* **GOAL OF THE EXERCISE**
Each line from the one containing "P2 pin 1: AUX2 -> AUX3" to the end of the listing below should be output exactly; no other line is wanted.

*** MATERIAL FOR THIS EXERCISE ***

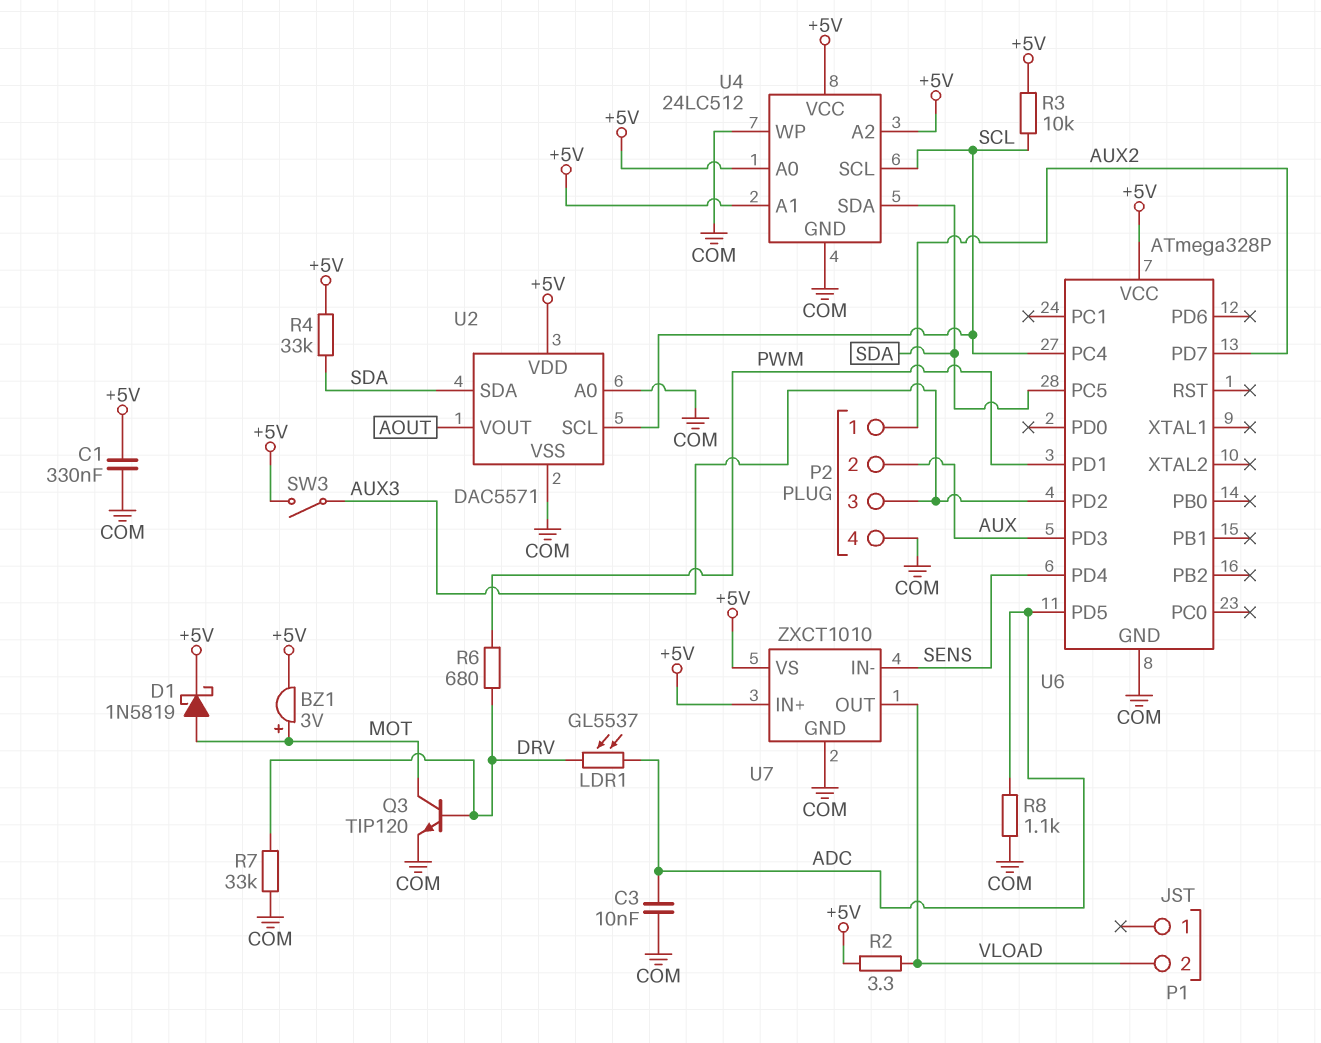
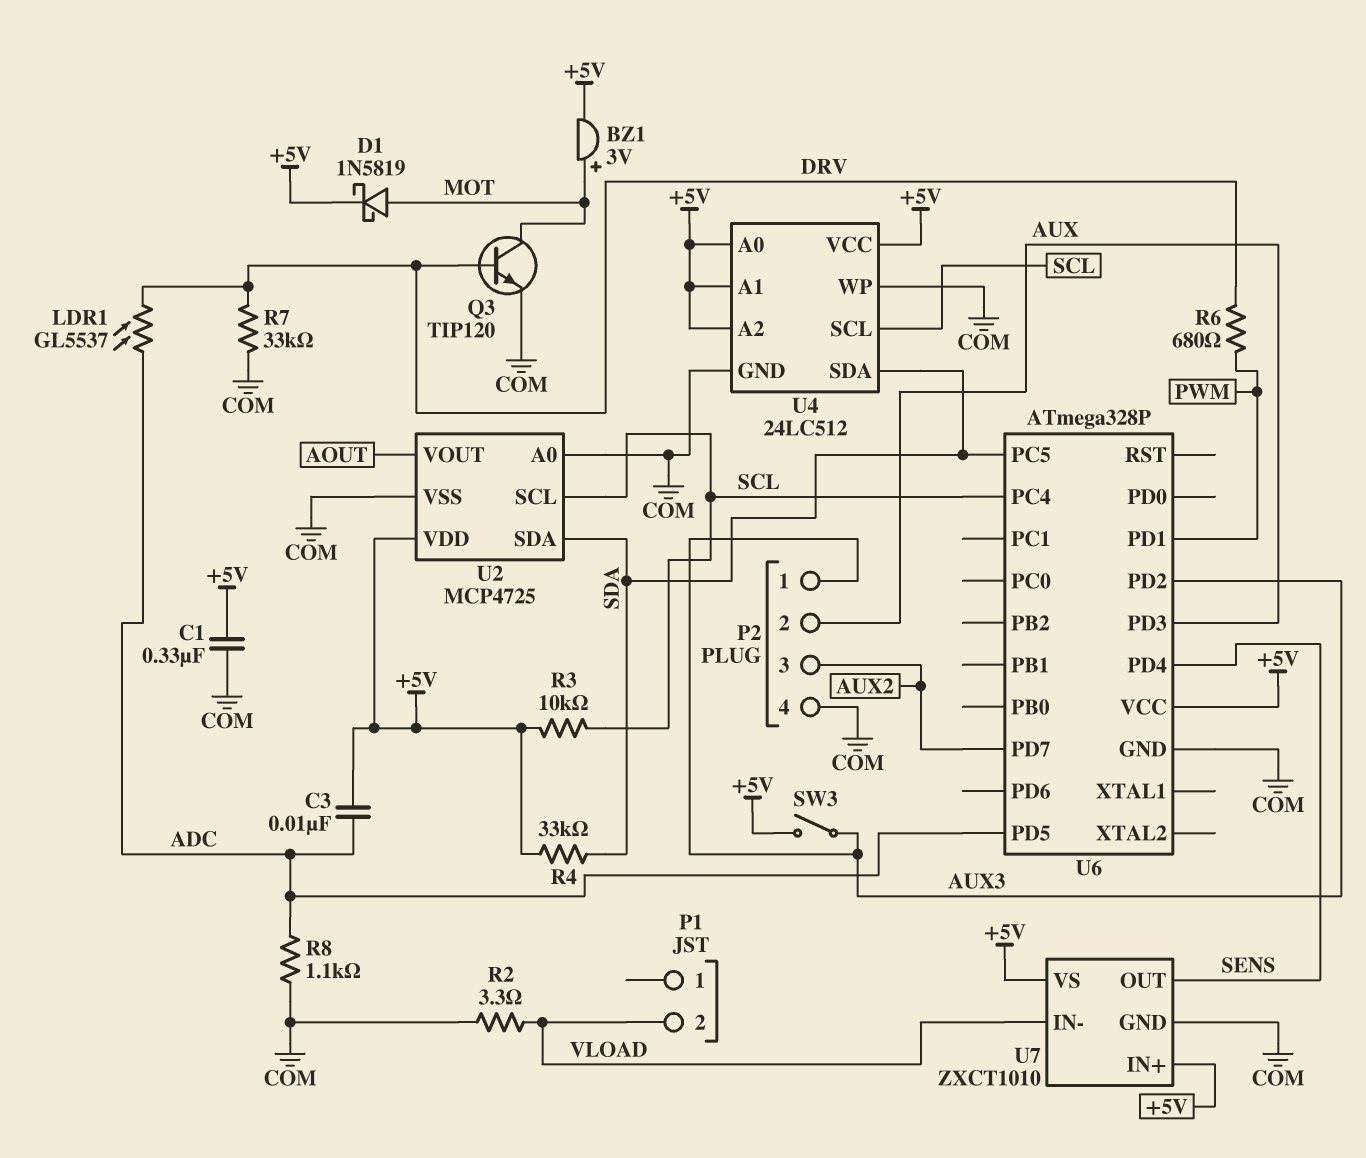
C3: 10nF (ADC, COM) -> 10nF (+5V, ADC)
P2 pin 1: AUX2 -> AUX3
P2 pin 3: AUX3 -> AUX2
R2: 3.3 (+5V, VLOAD) -> 3.3 (COM, VLOAD)
U2: DAC5571 -> MCP4725
U7 pin IN-: SENS -> VLOAD
U7 pin OUT: VLOAD -> SENS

*** End of MATERIAL FOR THIS EXERCISE ***

* **TASK RESULT**
P2 pin 1: AUX2 -> AUX3
P2 pin 3: AUX3 -> AUX2
R2: 3.3 (+5V, VLOAD) -> 3.3 (COM, VLOAD)
U2: DAC5571 -> MCP4725
U7 pin IN-: SENS -> VLOAD
U7 pin OUT: VLOAD -> SENS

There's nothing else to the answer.